Work request
The entries below should be output exactly as written.

* * * * * * *

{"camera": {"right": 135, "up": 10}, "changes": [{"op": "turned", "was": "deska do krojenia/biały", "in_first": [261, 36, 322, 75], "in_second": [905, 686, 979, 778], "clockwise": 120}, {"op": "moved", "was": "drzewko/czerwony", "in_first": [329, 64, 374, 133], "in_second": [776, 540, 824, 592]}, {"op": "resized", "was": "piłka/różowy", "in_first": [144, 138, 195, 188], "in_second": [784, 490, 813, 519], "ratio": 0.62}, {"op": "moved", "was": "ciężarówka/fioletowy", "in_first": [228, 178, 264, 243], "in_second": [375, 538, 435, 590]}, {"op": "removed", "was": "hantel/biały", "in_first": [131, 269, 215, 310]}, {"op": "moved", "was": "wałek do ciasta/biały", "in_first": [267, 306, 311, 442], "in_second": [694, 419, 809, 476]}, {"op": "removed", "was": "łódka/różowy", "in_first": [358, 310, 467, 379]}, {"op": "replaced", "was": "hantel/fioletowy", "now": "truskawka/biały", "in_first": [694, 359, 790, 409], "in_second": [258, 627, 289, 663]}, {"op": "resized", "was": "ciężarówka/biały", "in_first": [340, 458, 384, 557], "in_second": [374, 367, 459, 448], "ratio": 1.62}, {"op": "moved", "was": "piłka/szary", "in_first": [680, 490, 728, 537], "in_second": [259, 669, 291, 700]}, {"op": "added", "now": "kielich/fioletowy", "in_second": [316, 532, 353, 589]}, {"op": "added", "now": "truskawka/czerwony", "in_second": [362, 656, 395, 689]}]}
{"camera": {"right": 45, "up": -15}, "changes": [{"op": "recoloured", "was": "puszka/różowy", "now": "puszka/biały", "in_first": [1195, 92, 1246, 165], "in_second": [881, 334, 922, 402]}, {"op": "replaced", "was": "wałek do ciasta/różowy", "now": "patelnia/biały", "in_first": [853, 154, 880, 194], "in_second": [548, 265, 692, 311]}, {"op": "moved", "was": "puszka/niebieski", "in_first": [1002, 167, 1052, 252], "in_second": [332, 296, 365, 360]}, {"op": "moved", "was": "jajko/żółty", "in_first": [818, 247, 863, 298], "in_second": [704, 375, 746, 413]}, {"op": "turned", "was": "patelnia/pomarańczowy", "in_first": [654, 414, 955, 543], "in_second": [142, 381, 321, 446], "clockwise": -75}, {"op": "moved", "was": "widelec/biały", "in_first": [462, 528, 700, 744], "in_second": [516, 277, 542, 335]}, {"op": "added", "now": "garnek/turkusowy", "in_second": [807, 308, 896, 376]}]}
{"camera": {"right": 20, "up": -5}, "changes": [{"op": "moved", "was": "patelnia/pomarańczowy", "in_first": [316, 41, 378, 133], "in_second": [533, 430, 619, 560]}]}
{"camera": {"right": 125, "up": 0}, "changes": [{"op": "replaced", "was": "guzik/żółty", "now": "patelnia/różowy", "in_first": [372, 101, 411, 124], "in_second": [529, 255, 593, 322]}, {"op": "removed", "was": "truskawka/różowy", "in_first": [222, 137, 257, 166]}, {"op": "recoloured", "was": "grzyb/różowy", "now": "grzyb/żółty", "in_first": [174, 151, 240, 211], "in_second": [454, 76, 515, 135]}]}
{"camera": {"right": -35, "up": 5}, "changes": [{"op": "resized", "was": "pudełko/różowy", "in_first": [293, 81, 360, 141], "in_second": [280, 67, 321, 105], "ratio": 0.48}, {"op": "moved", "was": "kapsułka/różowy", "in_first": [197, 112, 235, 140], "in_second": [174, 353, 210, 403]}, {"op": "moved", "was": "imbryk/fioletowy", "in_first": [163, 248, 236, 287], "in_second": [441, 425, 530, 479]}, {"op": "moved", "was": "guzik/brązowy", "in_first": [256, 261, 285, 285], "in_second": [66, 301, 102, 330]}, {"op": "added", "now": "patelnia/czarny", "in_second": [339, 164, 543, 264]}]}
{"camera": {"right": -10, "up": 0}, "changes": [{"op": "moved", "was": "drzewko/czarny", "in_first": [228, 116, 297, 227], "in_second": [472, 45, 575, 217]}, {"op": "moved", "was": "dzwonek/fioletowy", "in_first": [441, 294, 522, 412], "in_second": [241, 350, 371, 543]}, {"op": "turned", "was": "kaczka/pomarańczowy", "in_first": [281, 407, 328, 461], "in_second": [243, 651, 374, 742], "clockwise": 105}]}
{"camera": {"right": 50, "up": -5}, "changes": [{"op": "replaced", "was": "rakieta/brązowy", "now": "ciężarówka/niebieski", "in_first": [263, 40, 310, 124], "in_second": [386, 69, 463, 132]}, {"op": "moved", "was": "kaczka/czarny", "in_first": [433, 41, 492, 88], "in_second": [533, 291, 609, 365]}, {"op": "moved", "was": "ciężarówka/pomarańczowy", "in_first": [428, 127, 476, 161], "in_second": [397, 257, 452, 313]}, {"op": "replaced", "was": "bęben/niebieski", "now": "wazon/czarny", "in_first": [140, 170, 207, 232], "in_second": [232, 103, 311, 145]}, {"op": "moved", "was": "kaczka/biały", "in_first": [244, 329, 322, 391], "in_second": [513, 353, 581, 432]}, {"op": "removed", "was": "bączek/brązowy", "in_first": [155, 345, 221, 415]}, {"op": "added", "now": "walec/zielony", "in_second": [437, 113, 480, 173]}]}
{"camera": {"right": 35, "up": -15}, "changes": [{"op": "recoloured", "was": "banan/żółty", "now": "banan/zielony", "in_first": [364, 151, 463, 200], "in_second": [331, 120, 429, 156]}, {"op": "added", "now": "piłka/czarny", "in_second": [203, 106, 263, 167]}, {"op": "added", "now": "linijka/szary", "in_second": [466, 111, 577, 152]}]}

* * * * * * *

Written reply
{"camera": {"right": 135, "up": 10}, "changes": [{"op": "turned", "was": "deska do krojenia/biały", "in_first": [261, 36, 322, 75], "in_second": [905, 686, 979, 778], "clockwise": 120}, {"op": "moved", "was": "drzewko/czerwony", "in_first": [329, 64, 374, 133], "in_second": [776, 540, 824, 592]}, {"op": "resized", "was": "piłka/różowy", "in_first": [144, 138, 195, 188], "in_second": [784, 490, 813, 519], "ratio": 0.62}, {"op": "moved", "was": "ciężarówka/fioletowy", "in_first": [228, 178, 264, 243], "in_second": [375, 538, 435, 590]}, {"op": "removed", "was": "hantel/biały", "in_first": [131, 269, 215, 310]}, {"op": "moved", "was": "wałek do ciasta/biały", "in_first": [267, 306, 311, 442], "in_second": [694, 419, 809, 476]}, {"op": "removed", "was": "łódka/różowy", "in_first": [358, 310, 467, 379]}, {"op": "replaced", "was": "hantel/fioletowy", "now": "truskawka/biały", "in_first": [694, 359, 790, 409], "in_second": [258, 627, 289, 663]}, {"op": "resized", "was": "ciężarówka/biały", "in_first": [340, 458, 384, 557], "in_second": [374, 367, 459, 448], "ratio": 1.62}, {"op": "moved", "was": "piłka/szary", "in_first": [680, 490, 728, 537], "in_second": [259, 669, 291, 700]}, {"op": "added", "now": "kielich/fioletowy", "in_second": [316, 532, 353, 589]}, {"op": "added", "now": "truskawka/czerwony", "in_second": [362, 656, 395, 689]}]}
{"camera": {"right": 45, "up": -15}, "changes": [{"op": "recoloured", "was": "puszka/różowy", "now": "puszka/biały", "in_first": [1195, 92, 1246, 165], "in_second": [881, 334, 922, 402]}, {"op": "replaced", "was": "wałek do ciasta/różowy", "now": "patelnia/biały", "in_first": [853, 154, 880, 194], "in_second": [548, 265, 692, 311]}, {"op": "moved", "was": "puszka/niebieski", "in_first": [1002, 167, 1052, 252], "in_second": [332, 296, 365, 360]}, {"op": "moved", "was": "jajko/żółty", "in_first": [818, 247, 863, 298], "in_second": [704, 375, 746, 413]}, {"op": "turned", "was": "patelnia/pomarańczowy", "in_first": [654, 414, 955, 543], "in_second": [142, 381, 321, 446], "clockwise": -75}, {"op": "moved", "was": "widelec/biały", "in_first": [462, 528, 700, 744], "in_second": [516, 277, 542, 335]}, {"op": "added", "now": "garnek/turkusowy", "in_second": [807, 308, 896, 376]}]}
{"camera": {"right": 20, "up": -5}, "changes": [{"op": "moved", "was": "patelnia/pomarańczowy", "in_first": [316, 41, 378, 133], "in_second": [533, 430, 619, 560]}]}
{"camera": {"right": 125, "up": 0}, "changes": [{"op": "replaced", "was": "guzik/żółty", "now": "patelnia/różowy", "in_first": [372, 101, 411, 124], "in_second": [529, 255, 593, 322]}, {"op": "removed", "was": "truskawka/różowy", "in_first": [222, 137, 257, 166]}, {"op": "recoloured", "was": "grzyb/różowy", "now": "grzyb/żółty", "in_first": [174, 151, 240, 211], "in_second": [454, 76, 515, 135]}]}
{"camera": {"right": -35, "up": 5}, "changes": [{"op": "resized", "was": "pudełko/różowy", "in_first": [293, 81, 360, 141], "in_second": [280, 67, 321, 105], "ratio": 0.48}, {"op": "moved", "was": "kapsułka/różowy", "in_first": [197, 112, 235, 140], "in_second": [174, 353, 210, 403]}, {"op": "moved", "was": "imbryk/fioletowy", "in_first": [163, 248, 236, 287], "in_second": [441, 425, 530, 479]}, {"op": "moved", "was": "guzik/brązowy", "in_first": [256, 261, 285, 285], "in_second": [66, 301, 102, 330]}, {"op": "added", "now": "patelnia/czarny", "in_second": [339, 164, 543, 264]}]}
{"camera": {"right": -10, "up": 0}, "changes": [{"op": "moved", "was": "drzewko/czarny", "in_first": [228, 116, 297, 227], "in_second": [472, 45, 575, 217]}, {"op": "moved", "was": "dzwonek/fioletowy", "in_first": [441, 294, 522, 412], "in_second": [241, 350, 371, 543]}, {"op": "turned", "was": "kaczka/pomarańczowy", "in_first": [281, 407, 328, 461], "in_second": [243, 651, 374, 742], "clockwise": 105}]}
{"camera": {"right": 50, "up": -5}, "changes": [{"op": "replaced", "was": "rakieta/brązowy", "now": "ciężarówka/niebieski", "in_first": [263, 40, 310, 124], "in_second": [386, 69, 463, 132]}, {"op": "moved", "was": "kaczka/czarny", "in_first": [433, 41, 492, 88], "in_second": [533, 291, 609, 365]}, {"op": "moved", "was": "ciężarówka/pomarańczowy", "in_first": [428, 127, 476, 161], "in_second": [397, 257, 452, 313]}, {"op": "replaced", "was": "bęben/niebieski", "now": "wazon/czarny", "in_first": [140, 170, 207, 232], "in_second": [232, 103, 311, 145]}, {"op": "moved", "was": "kaczka/biały", "in_first": [244, 329, 322, 391], "in_second": [513, 353, 581, 432]}, {"op": "removed", "was": "bączek/brązowy", "in_first": [155, 345, 221, 415]}, {"op": "added", "now": "walec/zielony", "in_second": [437, 113, 480, 173]}]}
{"camera": {"right": 35, "up": -15}, "changes": [{"op": "recoloured", "was": "banan/żółty", "now": "banan/zielony", "in_first": [364, 151, 463, 200], "in_second": [331, 120, 429, 156]}, {"op": "added", "now": "piłka/czarny", "in_second": [203, 106, 263, 167]}, {"op": "added", "now": "linijka/szary", "in_second": [466, 111, 577, 152]}]}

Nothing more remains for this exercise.